=== Supplied data ===

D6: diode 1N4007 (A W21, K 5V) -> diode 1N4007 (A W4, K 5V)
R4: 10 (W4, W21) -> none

===
=== Supplied data ===

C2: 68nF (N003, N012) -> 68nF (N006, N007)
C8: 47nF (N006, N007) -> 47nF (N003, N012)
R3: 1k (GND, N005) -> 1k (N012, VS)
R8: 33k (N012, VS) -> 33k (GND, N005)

===

** Task requirements **
A verbatim transcription is needed of the lines above, starting at the line with "D6: diode 1N4007" and ending at the line with "R4: 10 (W4, W21) -> none", both included, and of nothing else.

** Solution **
D6: diode 1N4007 (A W21, K 5V) -> diode 1N4007 (A W4, K 5V)
R4: 10 (W4, W21) -> none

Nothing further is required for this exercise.